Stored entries
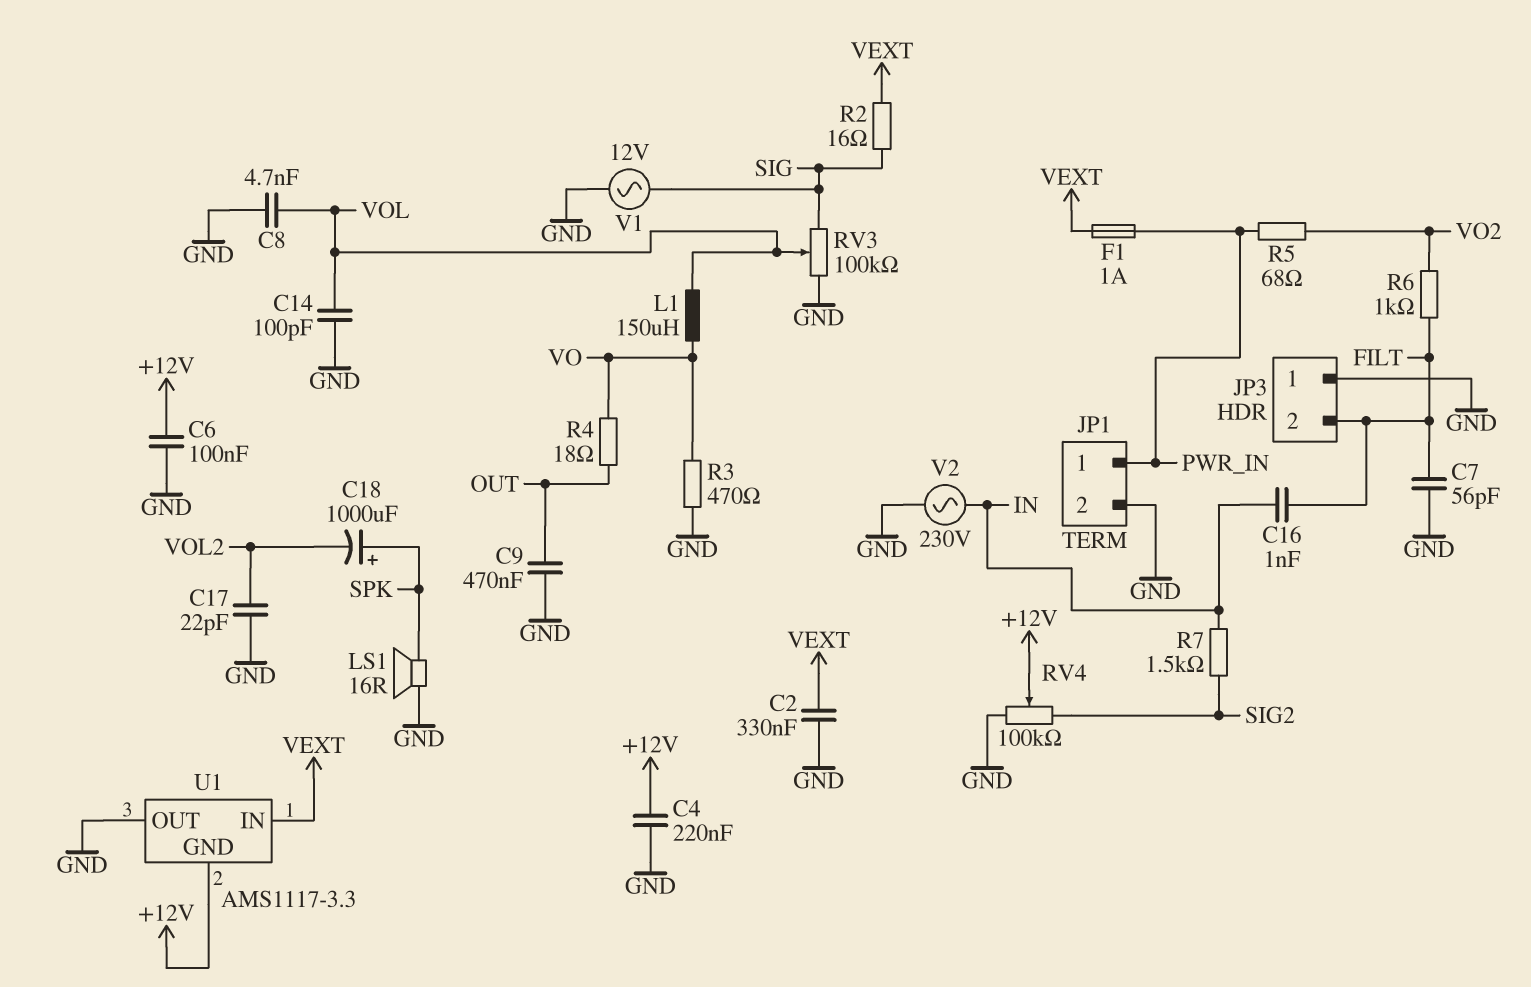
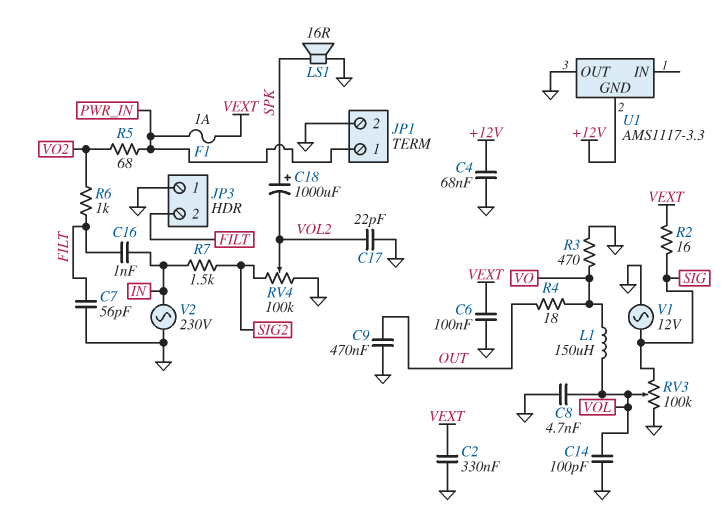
C4: 220nF (+12V, GND) -> 68nF (+12V, GND)
C6: 100nF (+12V, GND) -> 100nF (GND, VEXT)
RV4: 100k (GND, SIG2, wiper +12V) -> 100k (GND, SIG2, wiper VOL2)
U1 pin IN: VEXT -> none

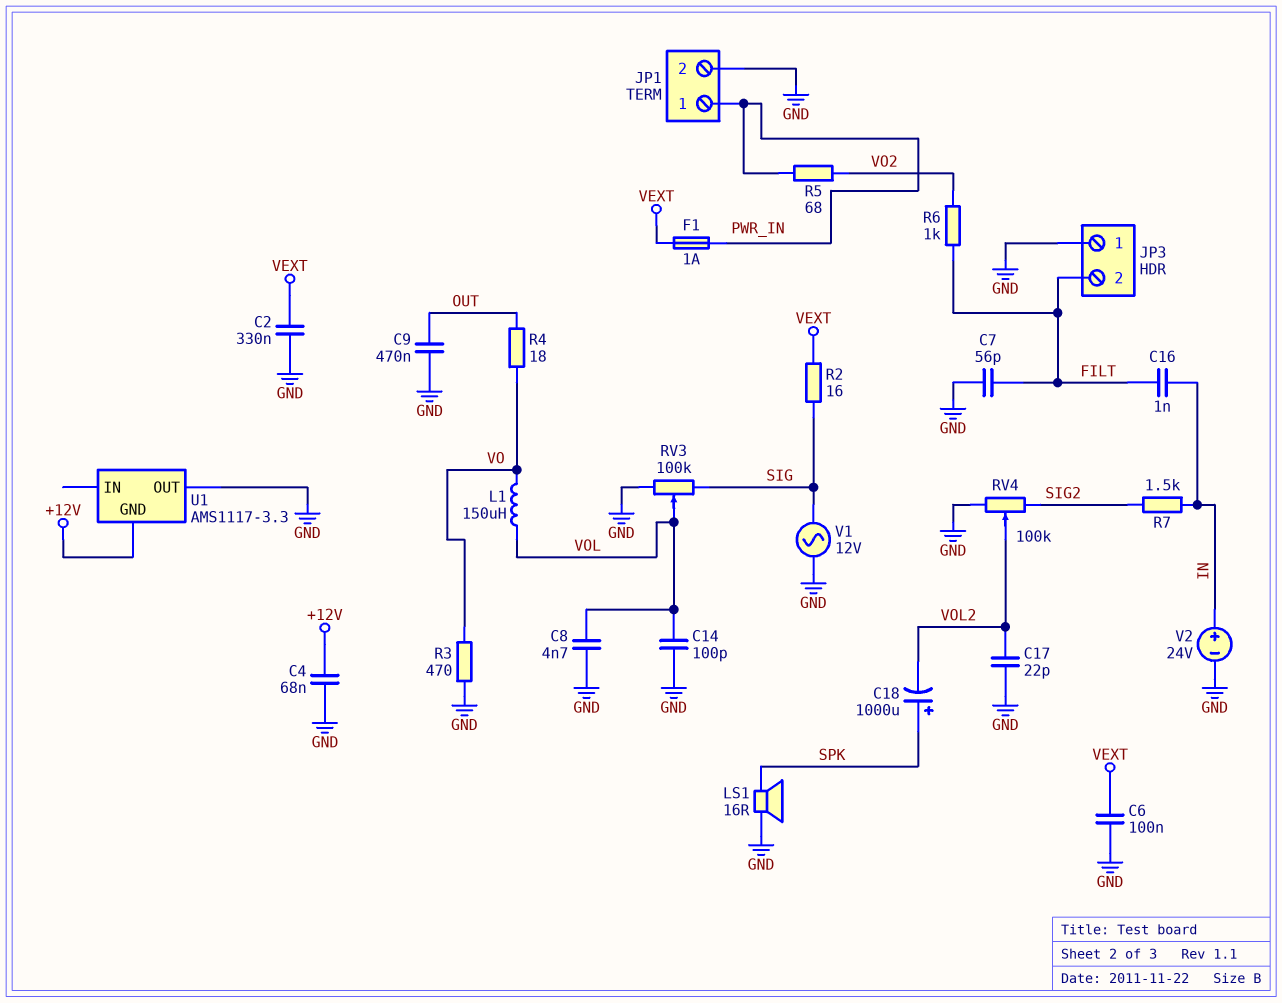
V2: AC 230V (GND, IN) -> 24V (plus IN, minus GND)

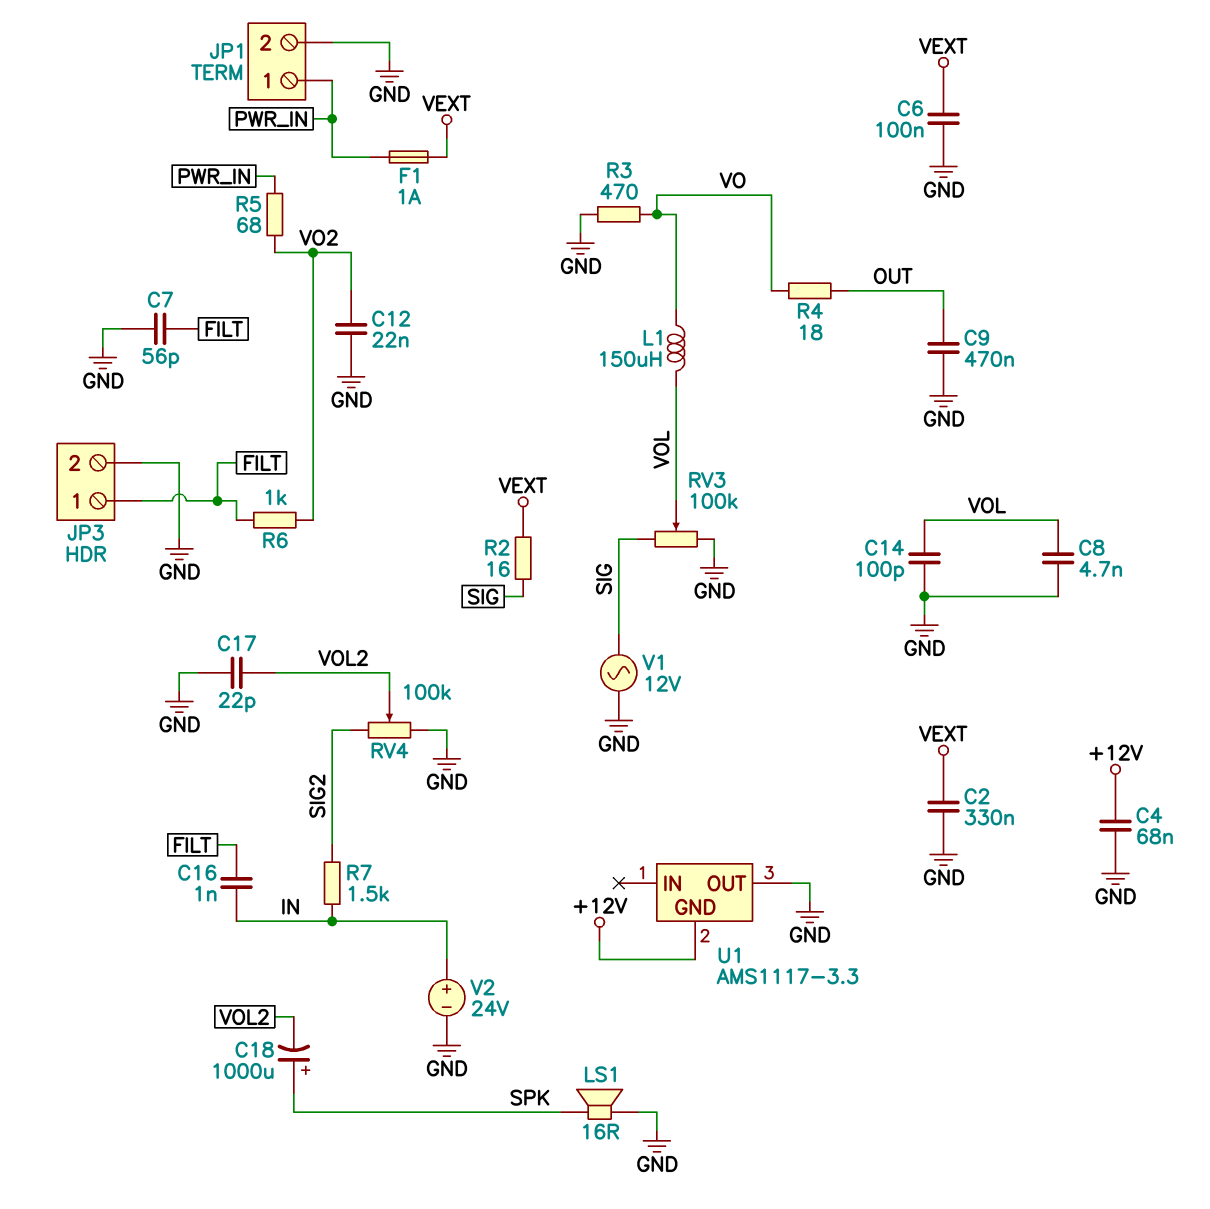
C12: none -> 22nF (GND, VO2)
JP3 pin 1: GND -> FILT
JP3 pin 2: FILT -> GND

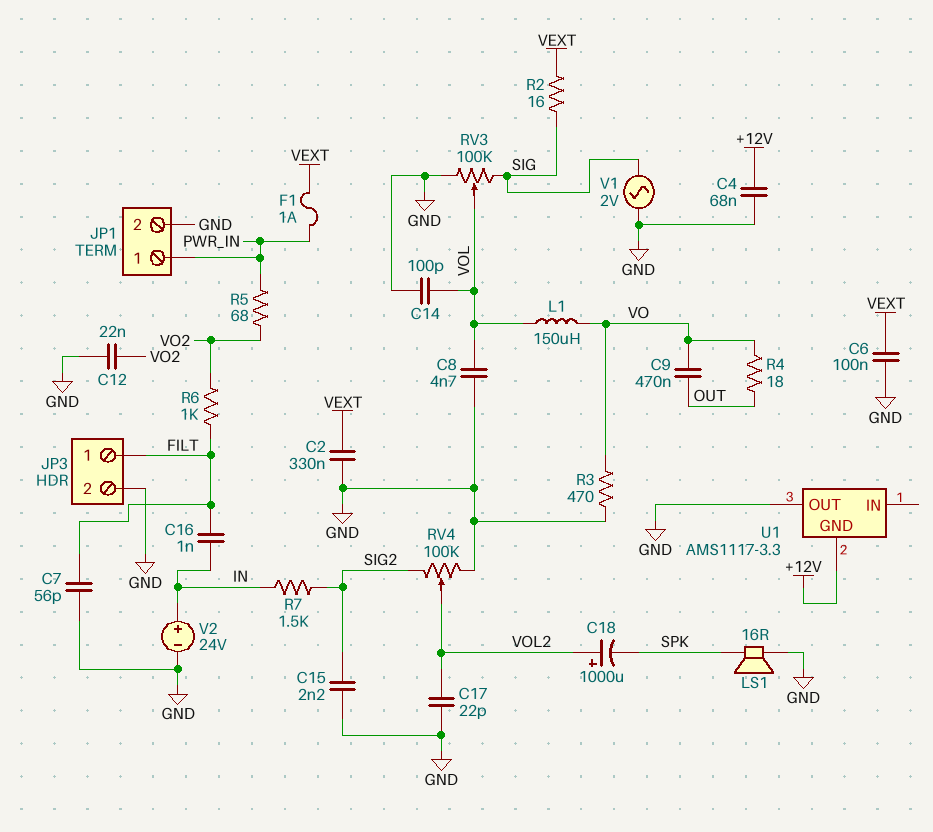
C9: 470nF (GND, OUT) -> 470nF (OUT, VO)
C15: none -> 2.2nF (GND, SIG2)
C18: 1000uF (plus SPK, minus VOL2) -> 1000uF (plus VOL2, minus SPK)
V1: AC 12V (GND, SIG) -> AC 2V (GND, SIG)

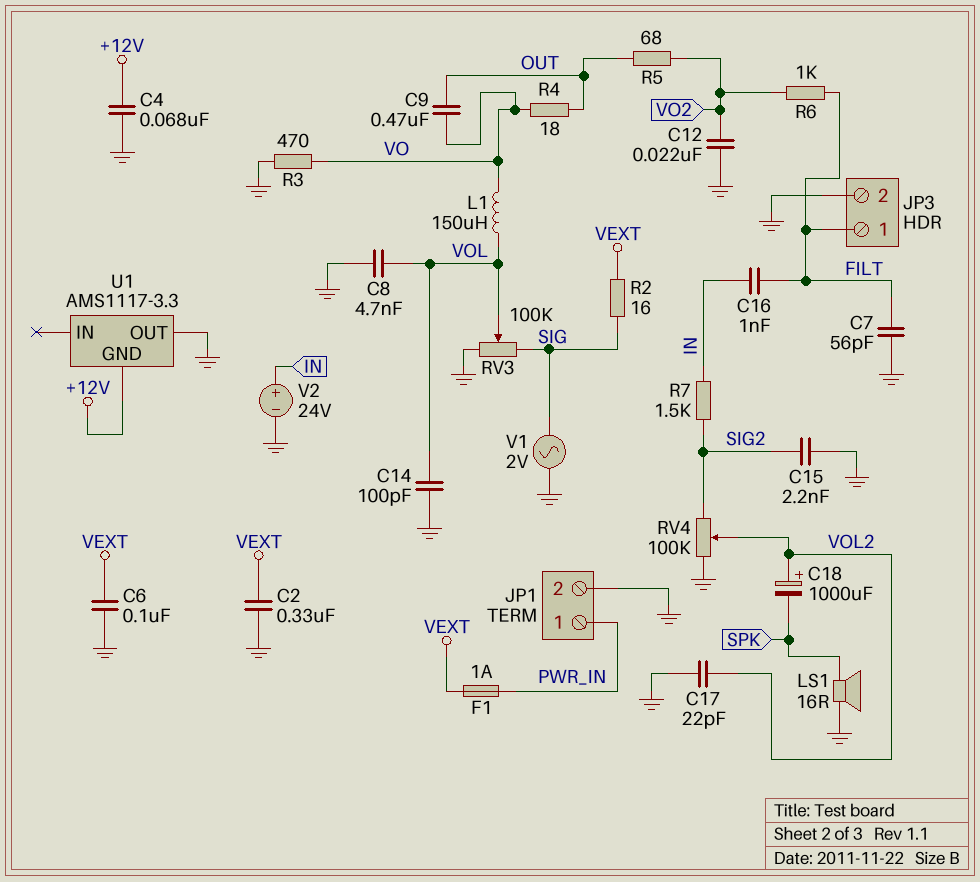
R5: 68 (PWR_IN, VO2) -> 68 (OUT, VO2)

Requirement - Give the count of lines in the data shown above that contain "VEXT", and nothing else.

Problem solution - 2